- [What needs to be done] Restate word for word every entry that appears below, skipping its pictures.

- [Supplied information]
===
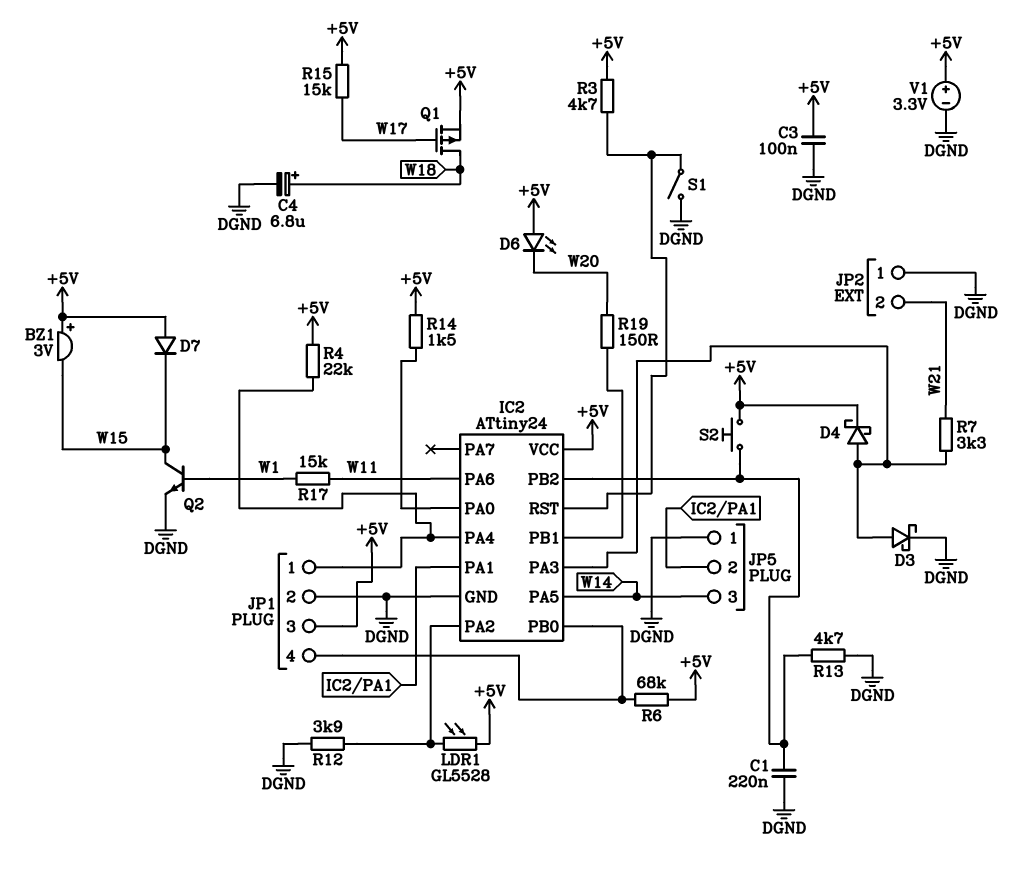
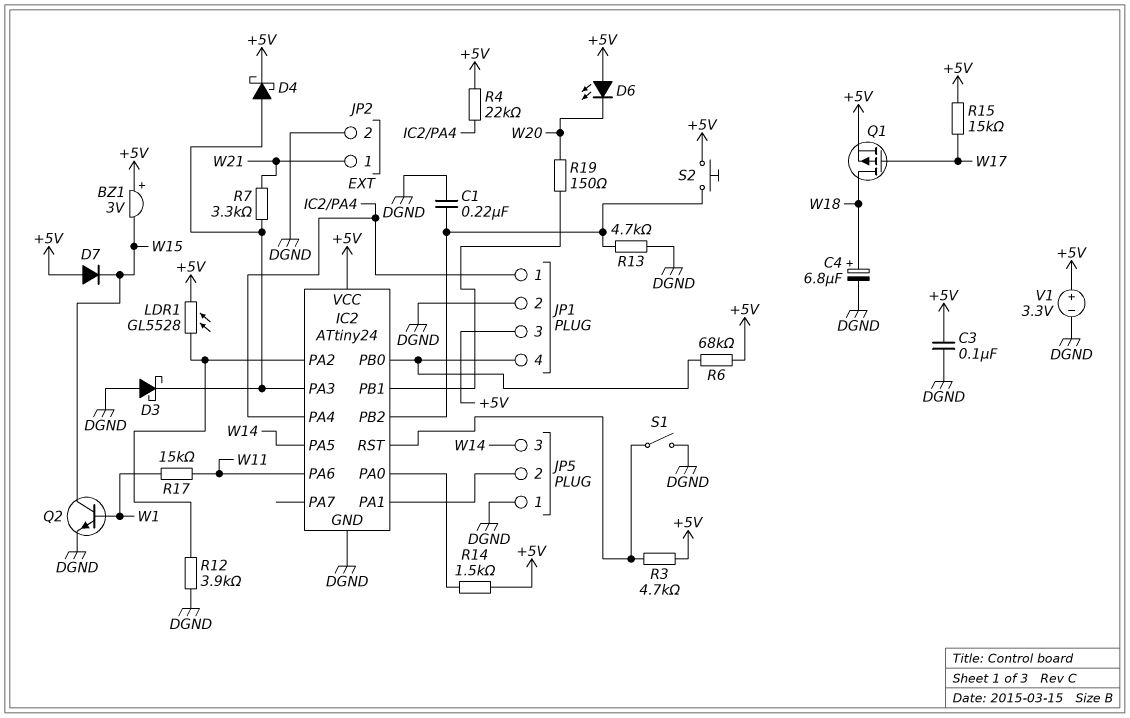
D3: schottky (A IC2/PA3, K DGND) -> schottky (A DGND, K IC2/PA3)
JP2 pin 1: DGND -> W21
JP2 pin 2: W21 -> DGND

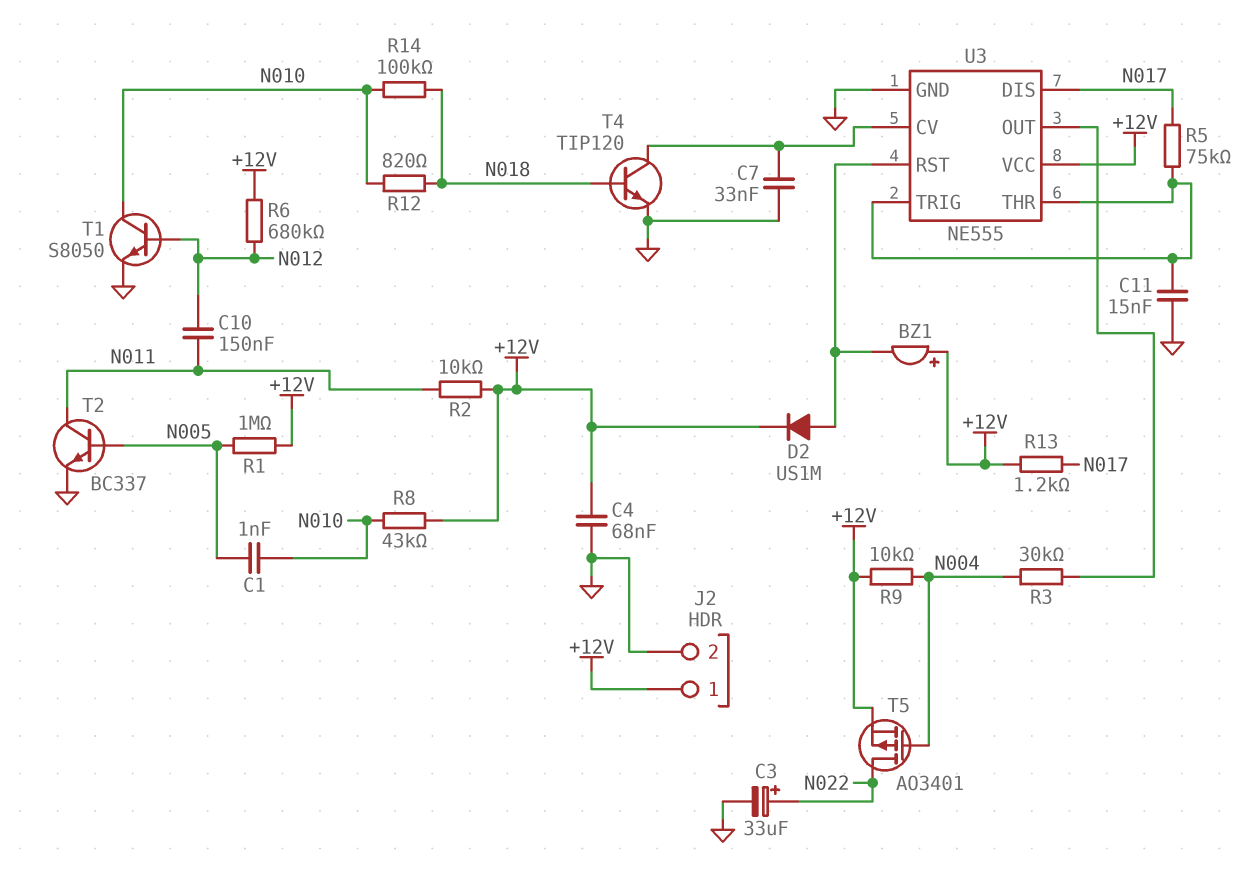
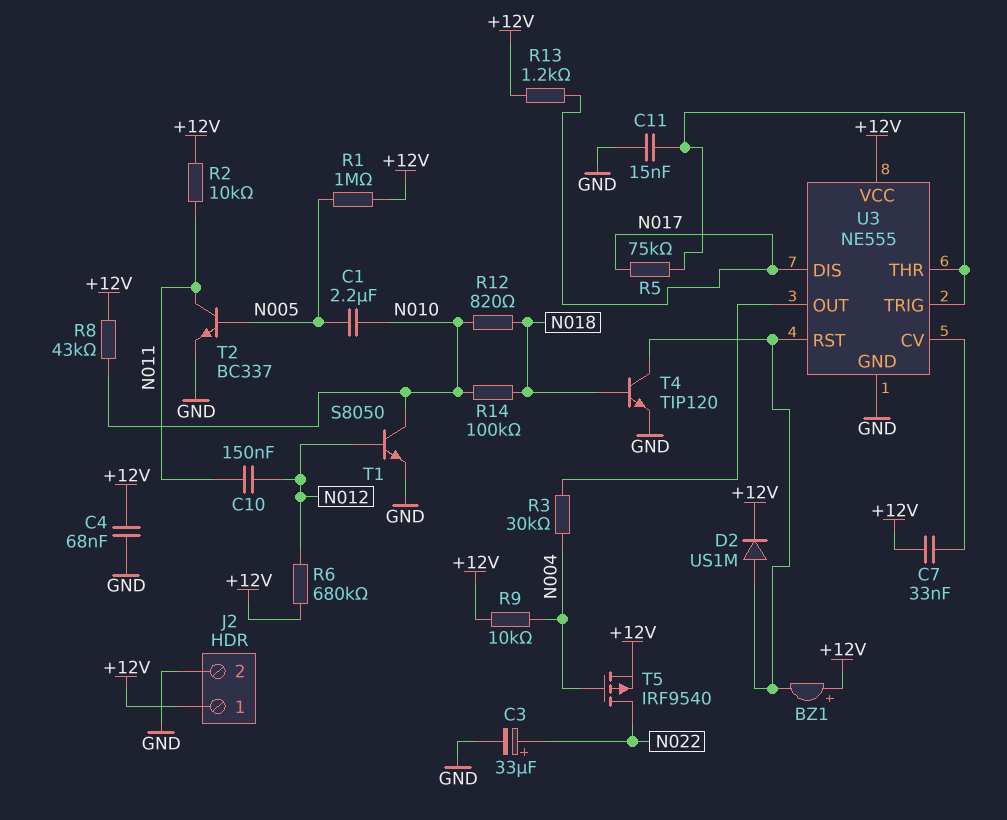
C1: 1nF (N005, N010) -> 2.2uF (N005, N010)
C7: 33nF (GND, U3/CV) -> 33nF (+12V, U3/CV)
T4: NPN TIP120 (B N018, C U3/CV, E GND) -> NPN TIP120 (B N018, C U3/RST, E GND)
T5: PMOS AO3401 (G N004, D N022, S +12V) -> PMOS IRF9540 (G N004, D N022, S +12V)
===
- [Solved exercise]
D3: schottky (A IC2/PA3, K DGND) -> schottky (A DGND, K IC2/PA3)
JP2 pin 1: DGND -> W21
JP2 pin 2: W21 -> DGND

C1: 1nF (N005, N010) -> 2.2uF (N005, N010)
C7: 33nF (GND, U3/CV) -> 33nF (+12V, U3/CV)
T4: NPN TIP120 (B N018, C U3/CV, E GND) -> NPN TIP120 (B N018, C U3/RST, E GND)
T5: PMOS AO3401 (G N004, D N022, S +12V) -> PMOS IRF9540 (G N004, D N022, S +12V)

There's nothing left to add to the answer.